**Description of the task**
For the material that follows, tally the lines holding "none" and give the total alone.

**Task data**
------
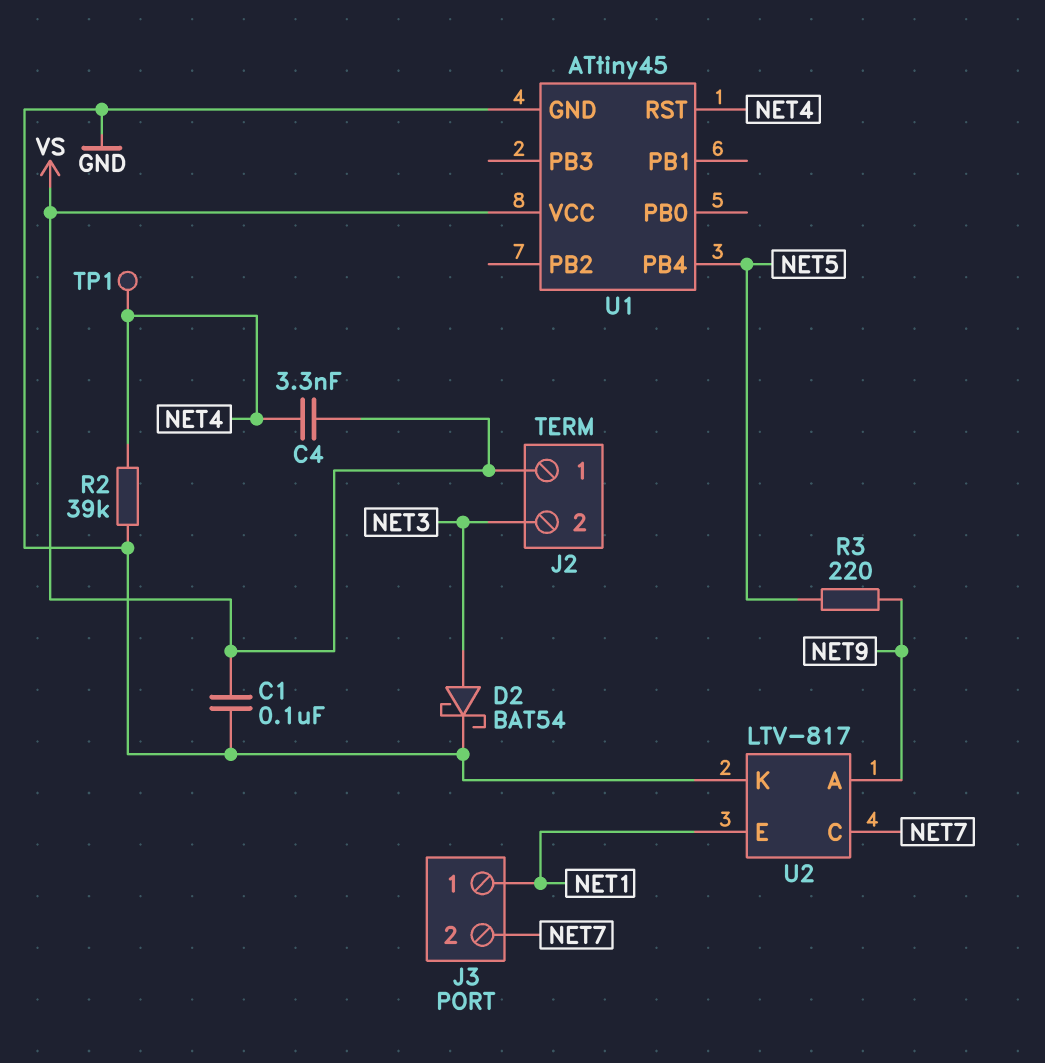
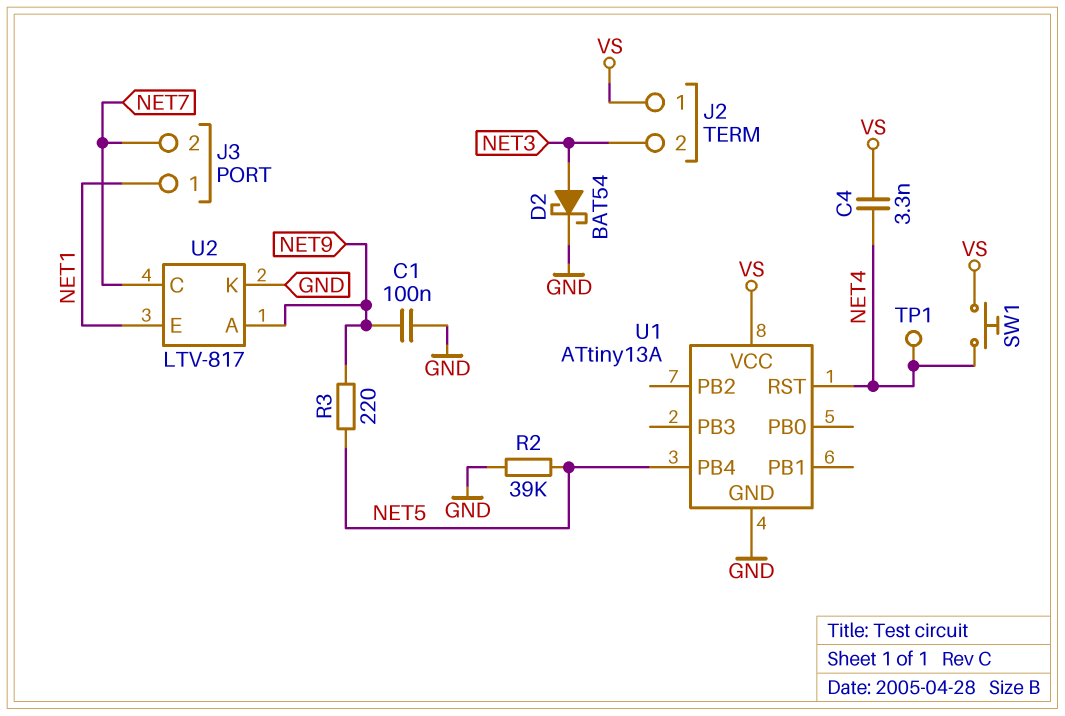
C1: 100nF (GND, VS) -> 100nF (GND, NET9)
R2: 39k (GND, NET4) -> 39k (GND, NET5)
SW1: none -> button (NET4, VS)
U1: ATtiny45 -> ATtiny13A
------
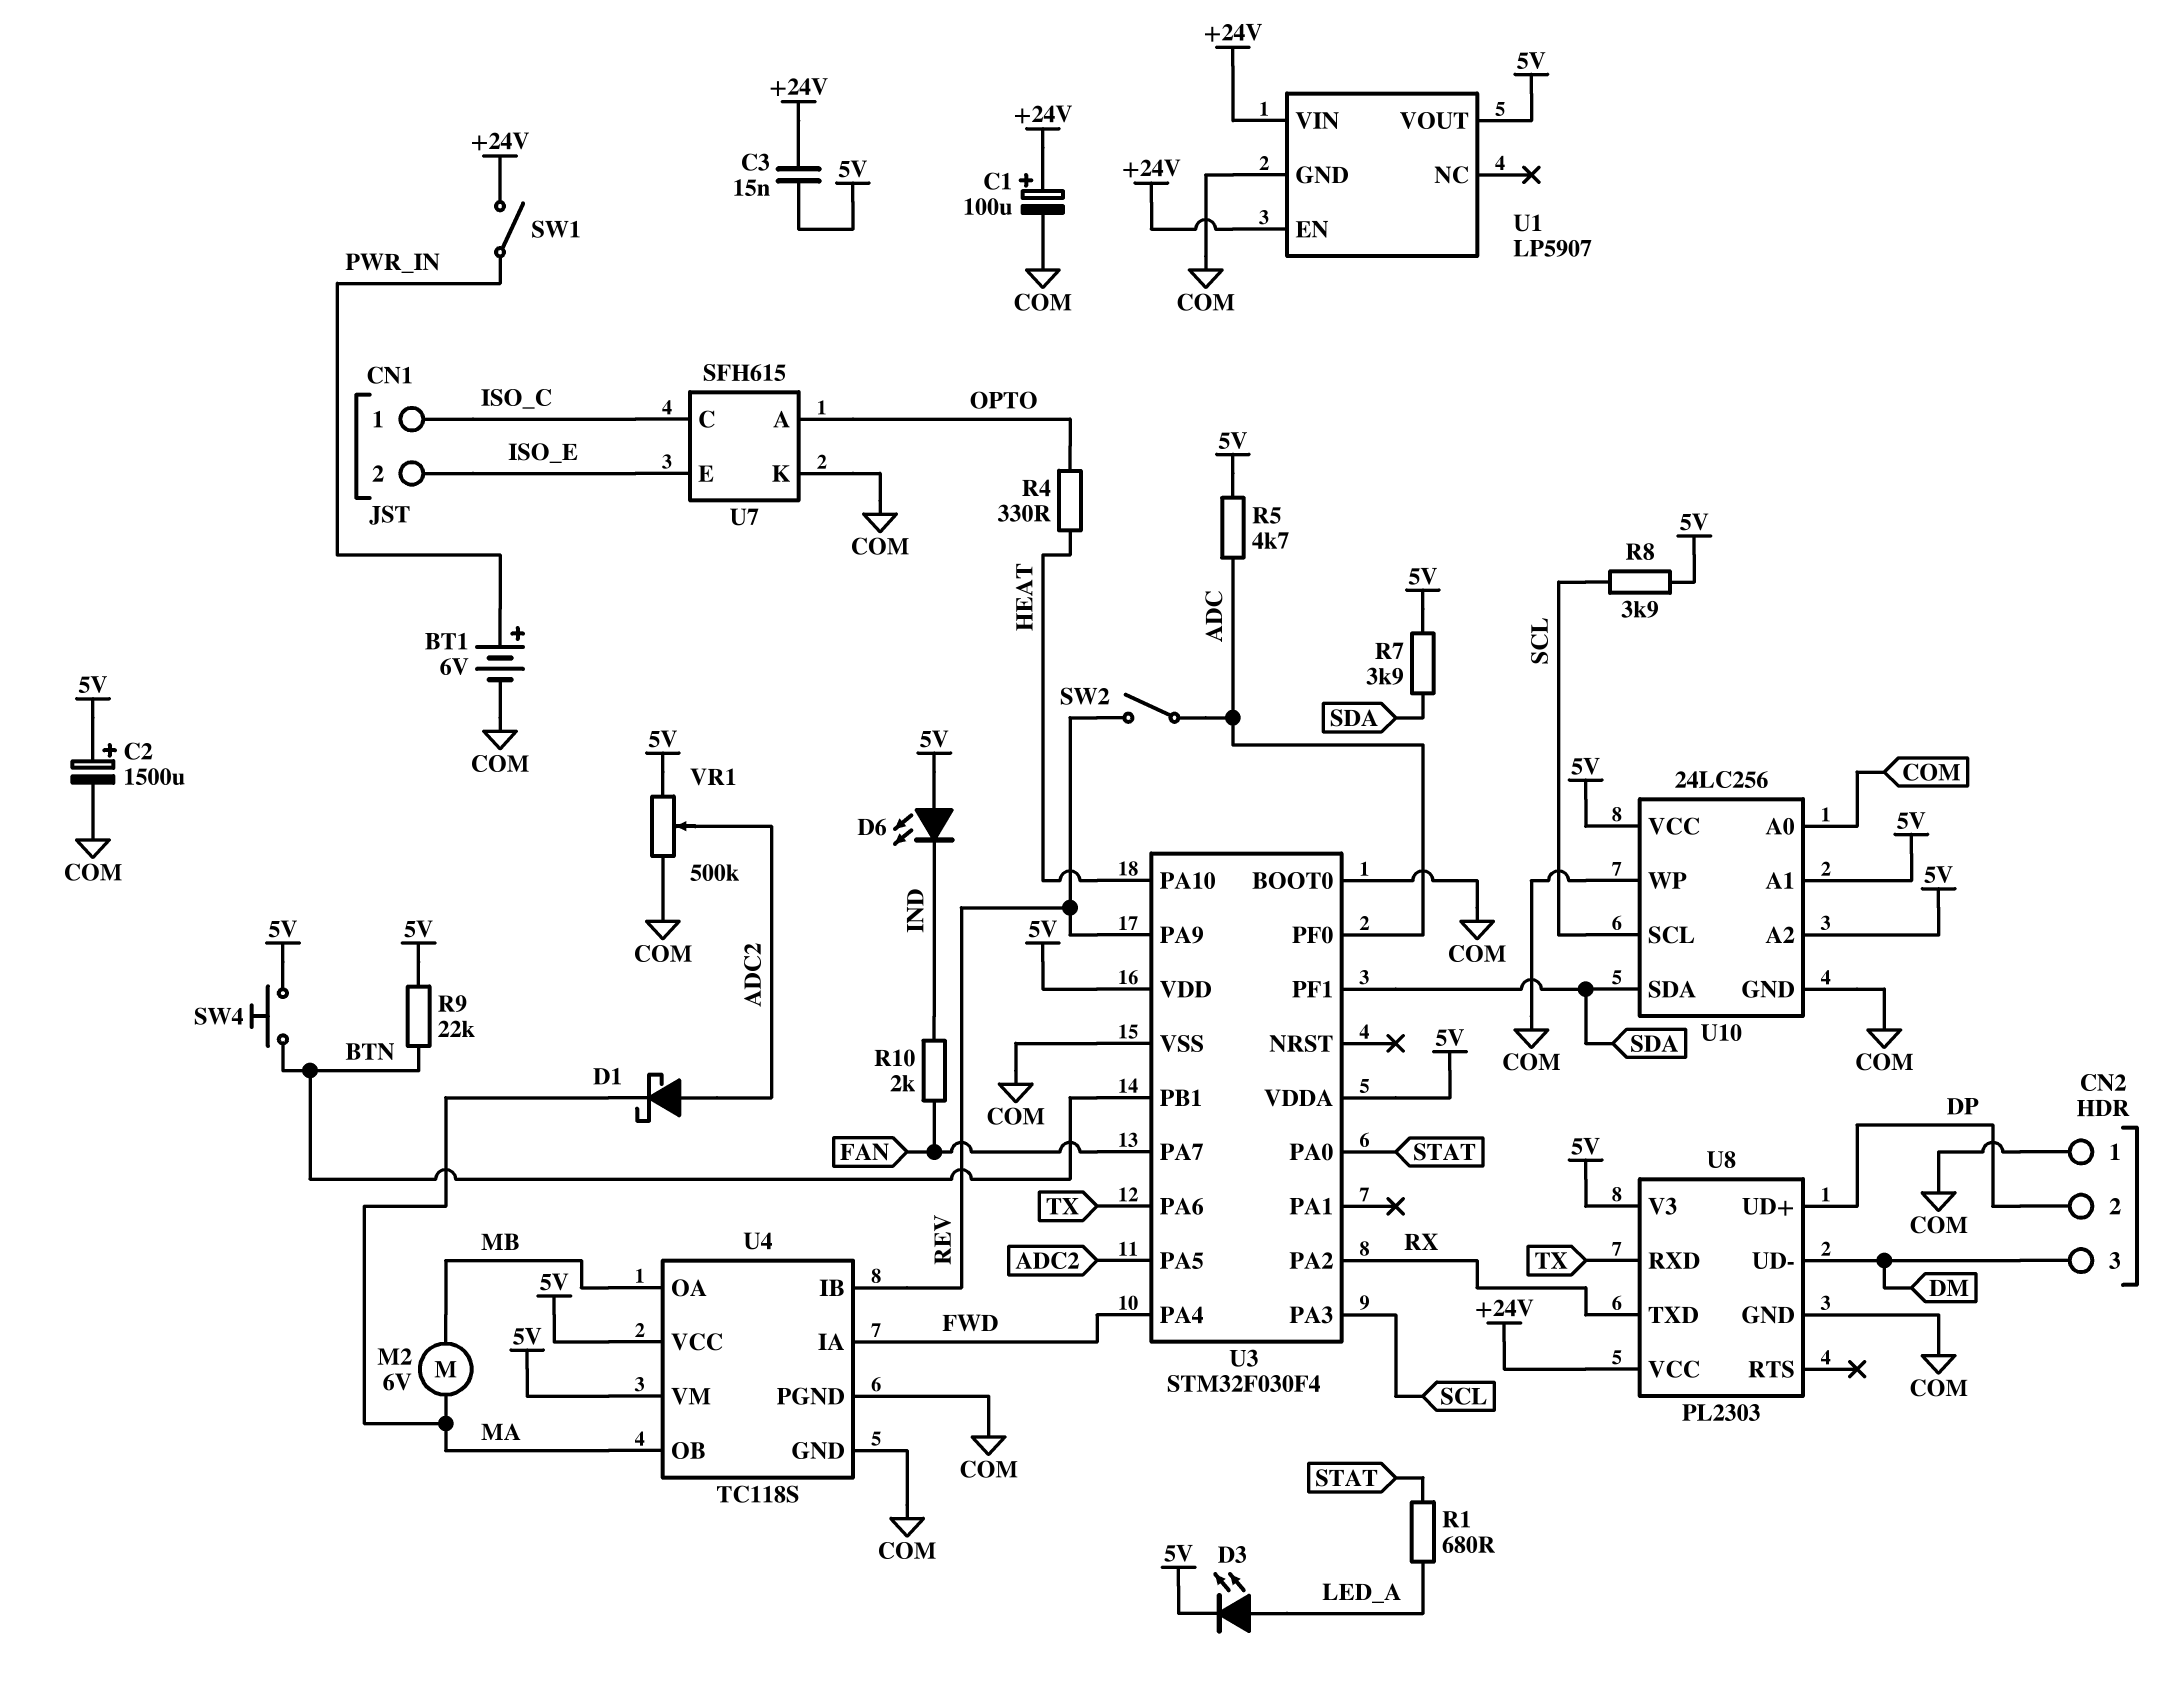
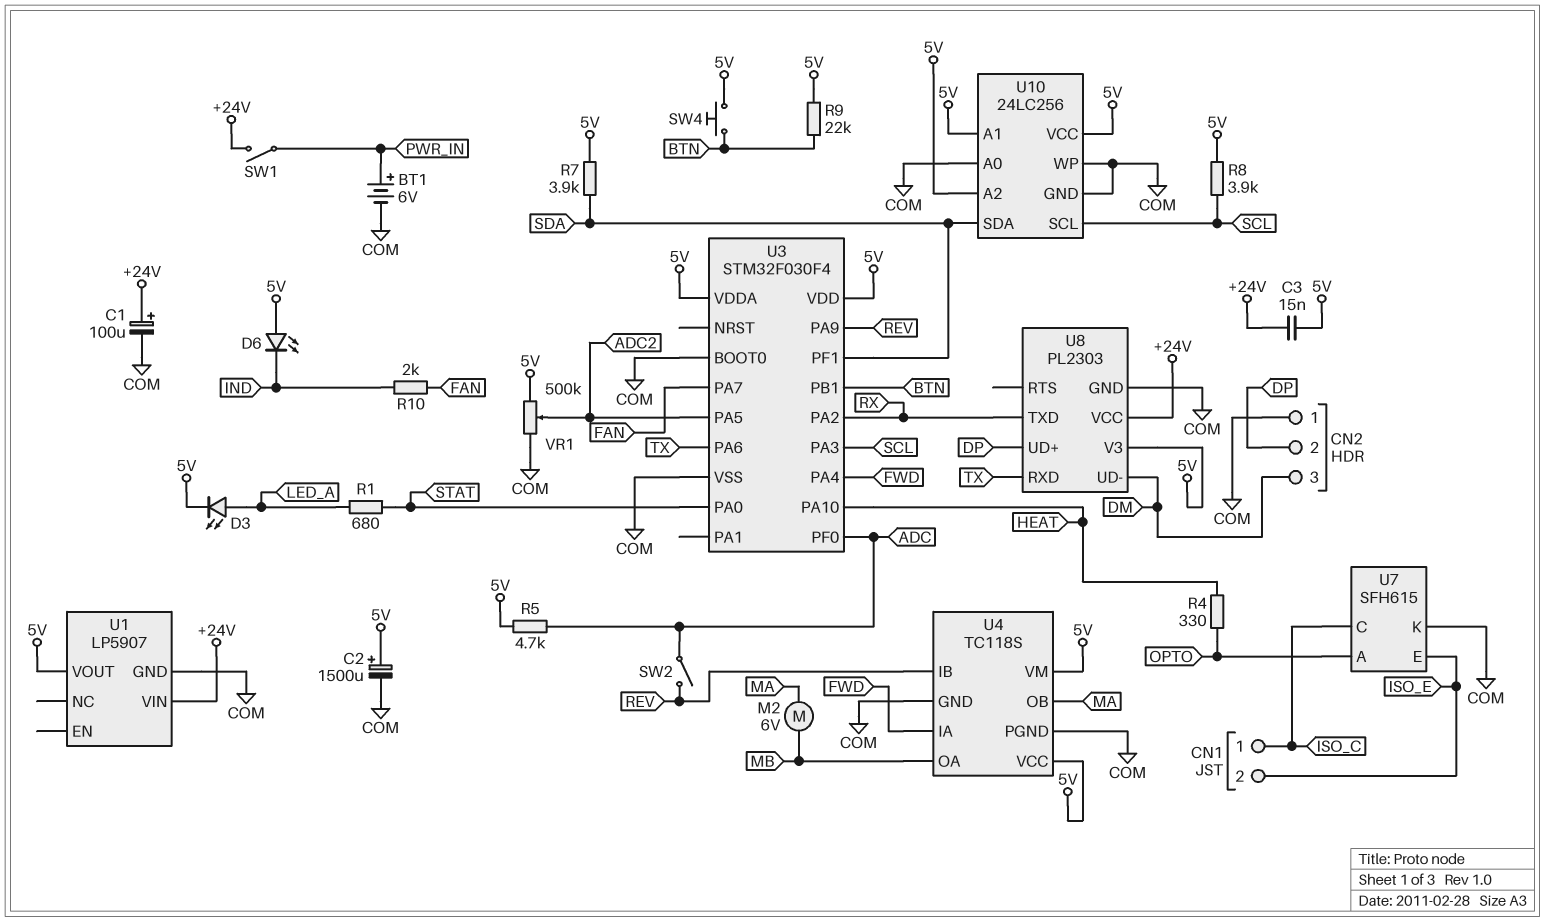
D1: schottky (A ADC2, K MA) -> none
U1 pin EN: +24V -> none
------
**Exercise solution**
3